##### AVAILABLE DATA #####

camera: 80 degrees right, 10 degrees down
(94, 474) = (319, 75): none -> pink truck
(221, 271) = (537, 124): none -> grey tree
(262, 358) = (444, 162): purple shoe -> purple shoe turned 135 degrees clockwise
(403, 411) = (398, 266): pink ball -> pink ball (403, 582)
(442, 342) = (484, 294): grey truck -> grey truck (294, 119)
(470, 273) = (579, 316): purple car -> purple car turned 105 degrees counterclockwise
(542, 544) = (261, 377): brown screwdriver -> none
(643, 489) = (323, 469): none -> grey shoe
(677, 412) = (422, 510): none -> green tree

#####
##### AVAILABLE DATA #####

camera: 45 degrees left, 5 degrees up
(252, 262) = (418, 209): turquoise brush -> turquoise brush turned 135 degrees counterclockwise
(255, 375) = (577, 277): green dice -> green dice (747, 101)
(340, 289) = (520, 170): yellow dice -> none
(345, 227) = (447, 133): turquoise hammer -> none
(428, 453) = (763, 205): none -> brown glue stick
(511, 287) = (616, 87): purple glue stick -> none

#####

| EXERCISE REQUIREMENTS |
Output the lines above between the one holding "camera: 80 degrees right, 10 degrees down" and the one holding "(542, 544) = (261, 377): brown", inclusive, with nothing before or after them.

| YOUR RESPONSE |
camera: 80 degrees right, 10 degrees down
(94, 474) = (319, 75): none -> pink truck
(221, 271) = (537, 124): none -> grey tree
(262, 358) = (444, 162): purple shoe -> purple shoe turned 135 degrees clockwise
(403, 411) = (398, 266): pink ball -> pink ball (403, 582)
(442, 342) = (484, 294): grey truck -> grey truck (294, 119)
(470, 273) = (579, 316): purple car -> purple car turned 105 degrees counterclockwise
(542, 544) = (261, 377): brown screwdriver -> none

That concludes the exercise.